◆ WHAT YOU WILL DO
Write every record out again exactly, and keep images out of it.

◆ DATA FOR REVIEW
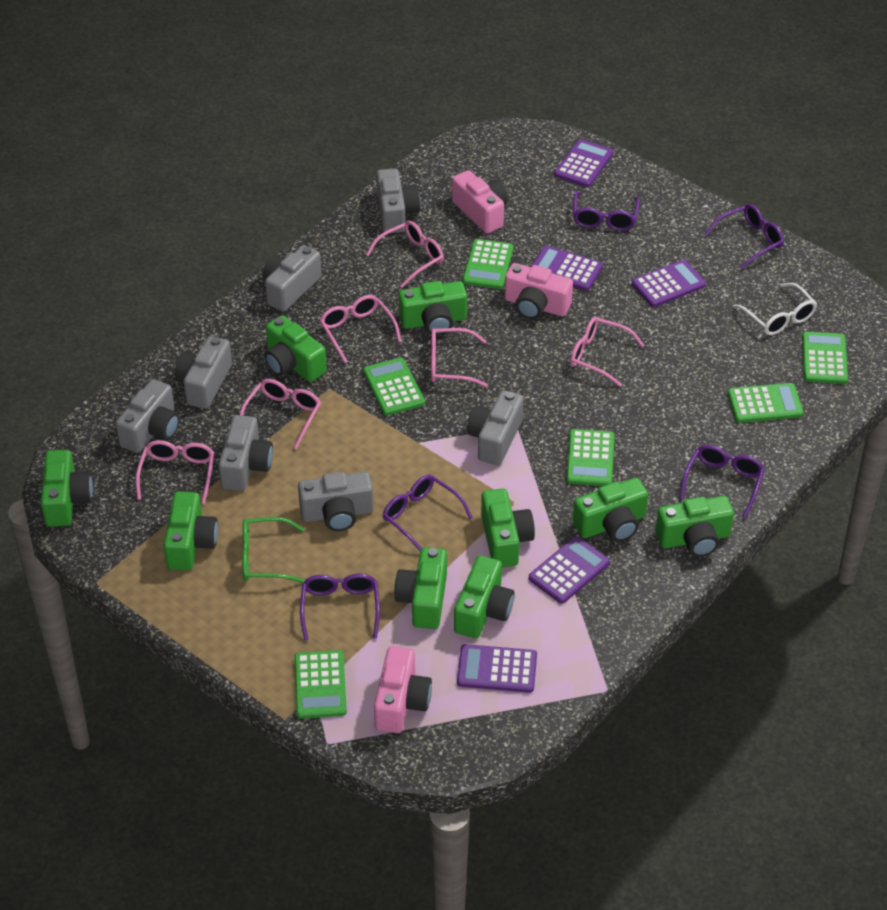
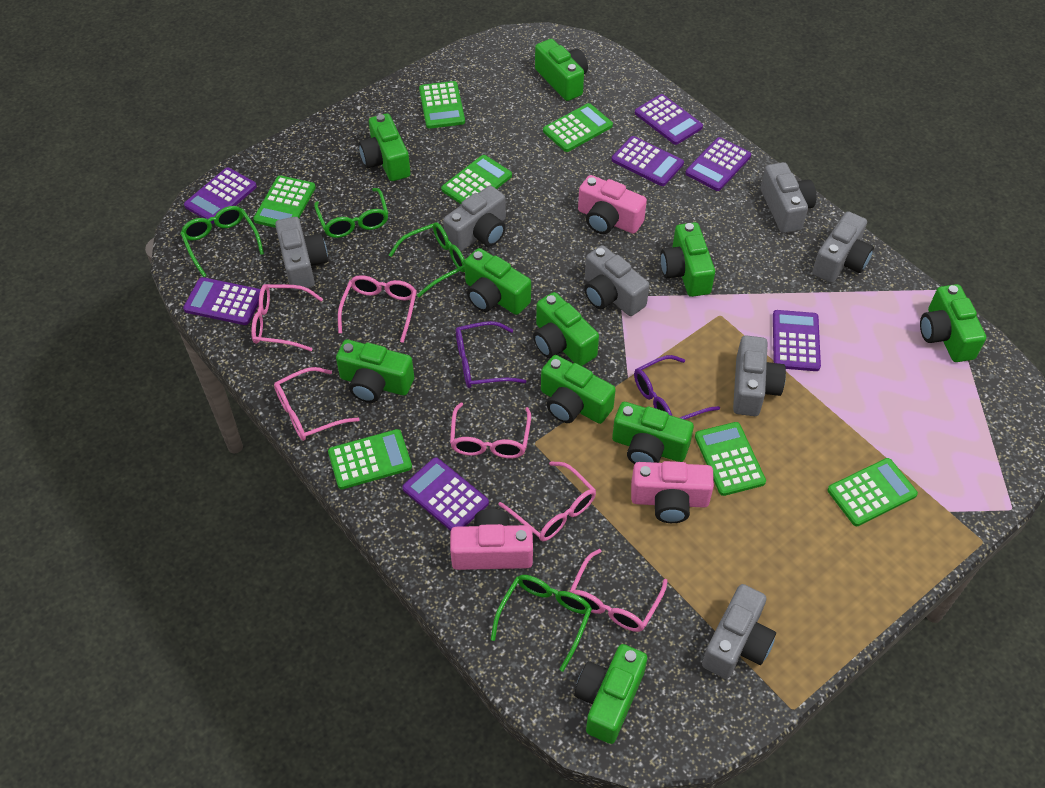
green calculator: 6 -> 7
green camera: 9 -> 10
green glasses: 1 -> 4
purple calculator: 5 -> 7
purple glasses: 5 -> 2
white glasses: 1 -> 0

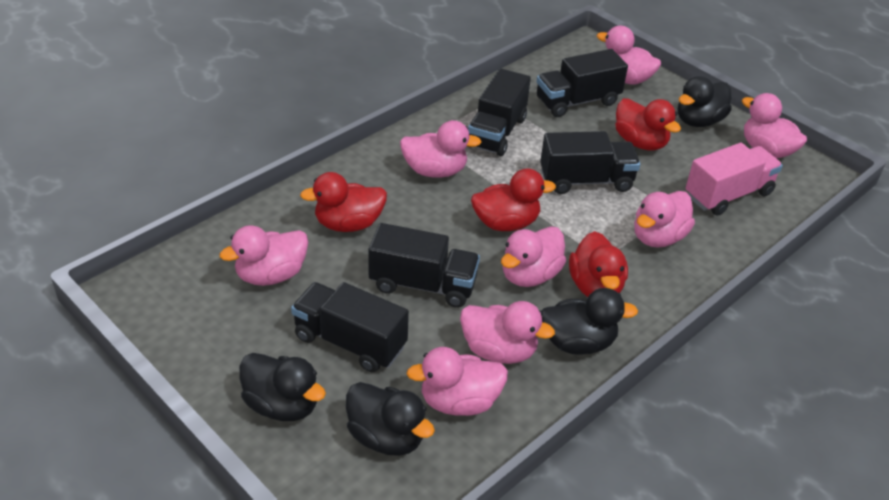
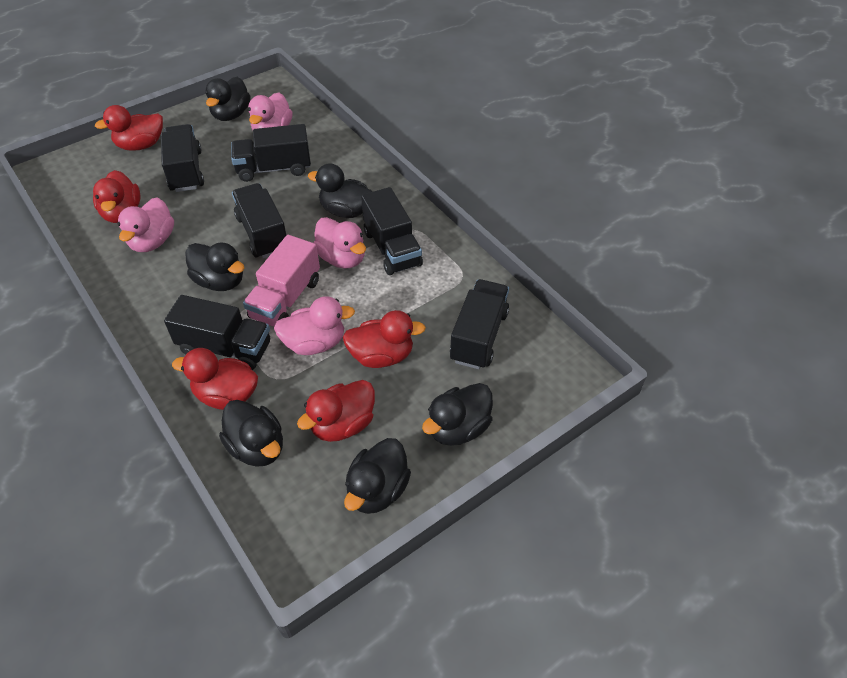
black duck: 4 -> 6
black truck: 5 -> 6
pink duck: 8 -> 4
red duck: 4 -> 5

◆ COMPLETED EXERCISE
green calculator: 6 -> 7
green camera: 9 -> 10
green glasses: 1 -> 4
purple calculator: 5 -> 7
purple glasses: 5 -> 2
white glasses: 1 -> 0

black duck: 4 -> 6
black truck: 5 -> 6
pink duck: 8 -> 4
red duck: 4 -> 5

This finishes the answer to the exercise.